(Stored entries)
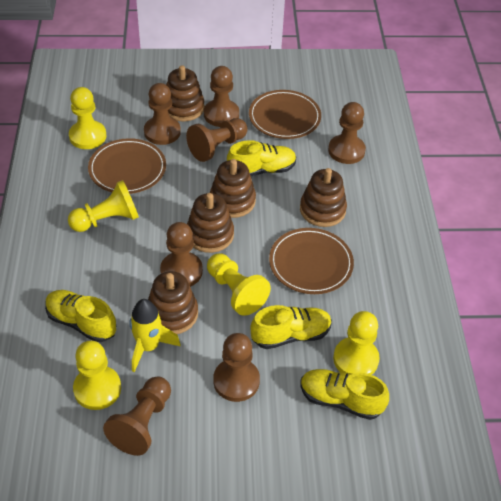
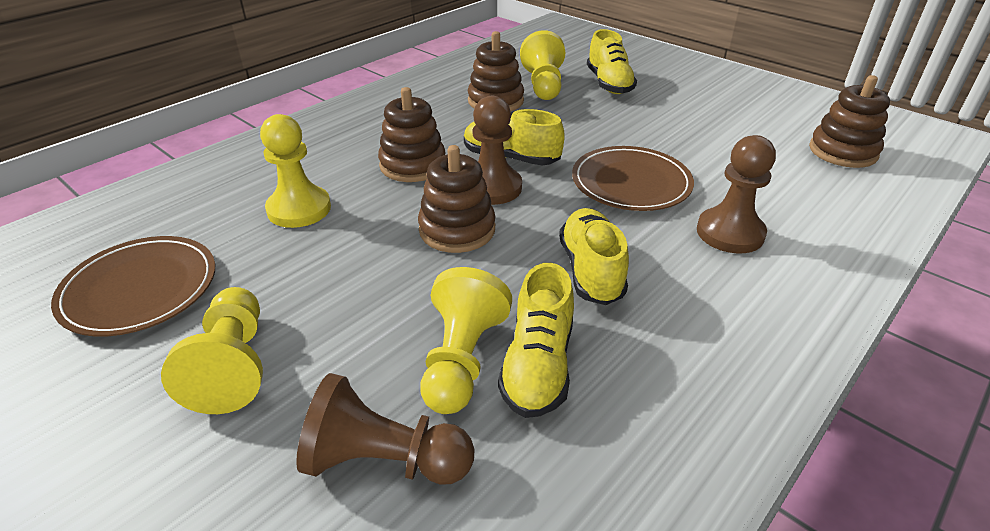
brown pawn: 7 -> 3
brown plate: 3 -> 2
brown stacking toy: 5 -> 4
yellow pawn: 5 -> 4
yellow rocket: 1 -> 0

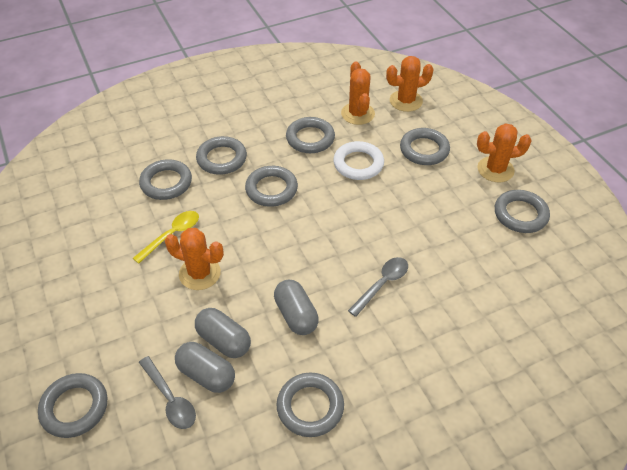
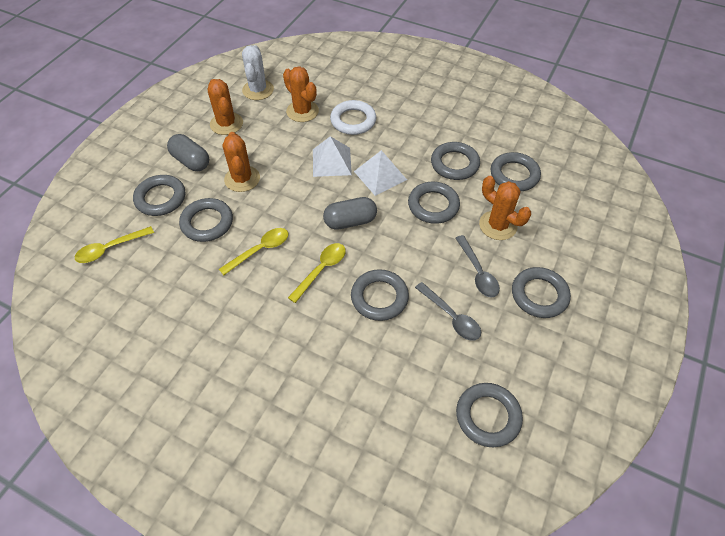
grey capsule: 3 -> 2
white cactus: 0 -> 1
white pyramid: 0 -> 2
yellow spoon: 1 -> 3

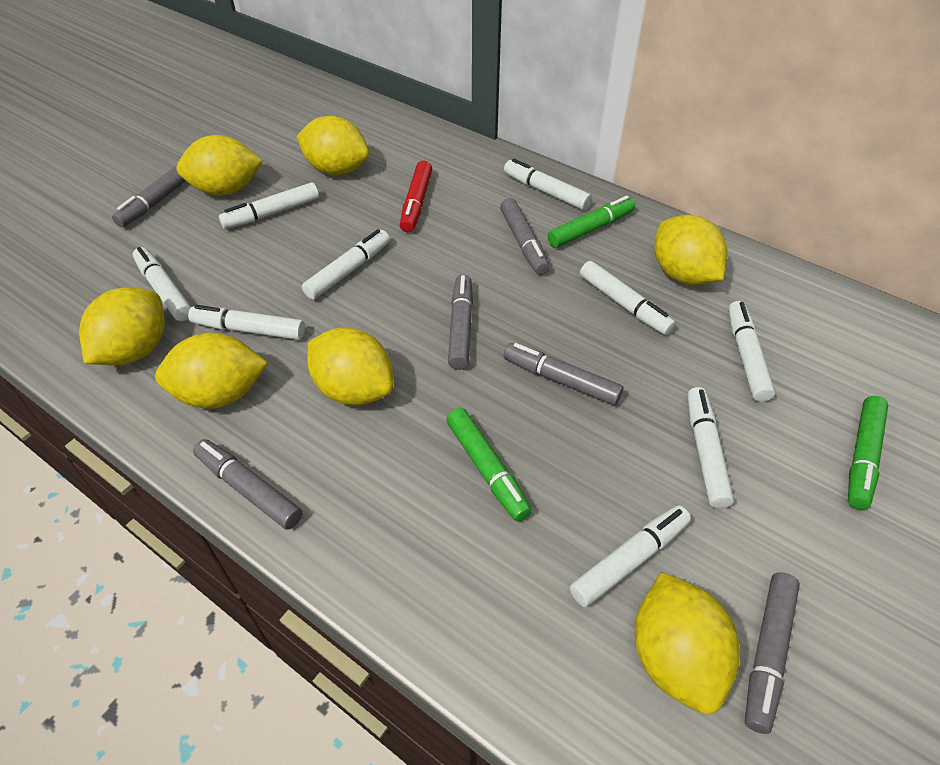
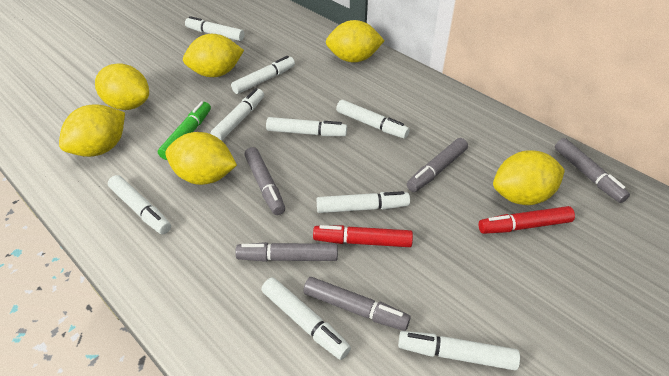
green marker: 3 -> 1
grey marker: 6 -> 5
red marker: 1 -> 2
yellow lemon: 7 -> 6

_Description of the task_
Please list every line of the records that contains "yellow".

_Task solution_
yellow pawn: 5 -> 4
yellow rocket: 1 -> 0
yellow spoon: 1 -> 3
yellow lemon: 7 -> 6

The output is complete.